▶ [Provided data]:
*** Block opens ***
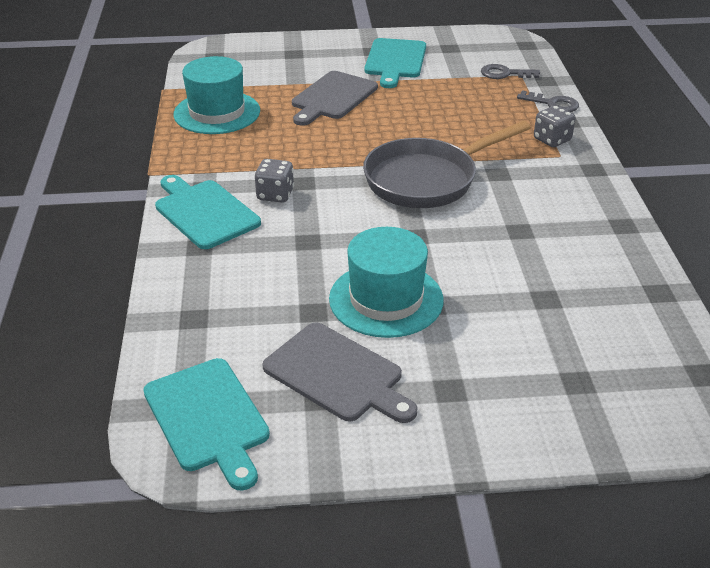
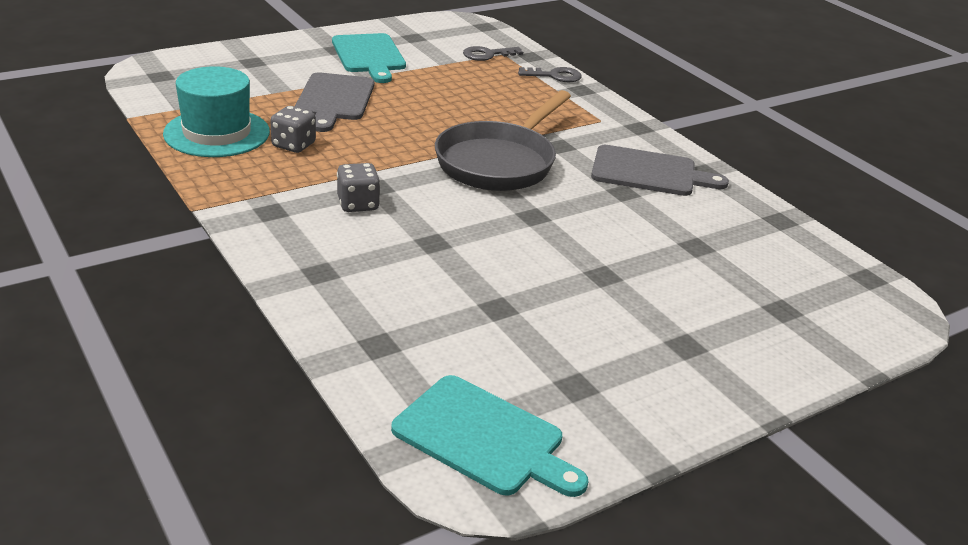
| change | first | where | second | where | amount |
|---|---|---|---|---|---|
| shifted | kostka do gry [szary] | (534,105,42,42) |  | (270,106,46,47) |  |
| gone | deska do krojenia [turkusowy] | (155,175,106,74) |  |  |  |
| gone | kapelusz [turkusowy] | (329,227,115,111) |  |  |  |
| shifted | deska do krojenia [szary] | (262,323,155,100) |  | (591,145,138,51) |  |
*** Block closes ***
▶ [Exercise brief]: The data above needs to be retyped exactly, with the images left out.

▶ [Your response]:
| change | first | where | second | where | amount |
|---|---|---|---|---|---|
| shifted | kostka do gry [szary] | (534,105,42,42) |  | (270,106,46,47) |  |
| gone | deska do krojenia [turkusowy] | (155,175,106,74) |  |  |  |
| gone | kapelusz [turkusowy] | (329,227,115,111) |  |  |  |
| shifted | deska do krojenia [szary] | (262,323,155,100) |  | (591,145,138,51) |  |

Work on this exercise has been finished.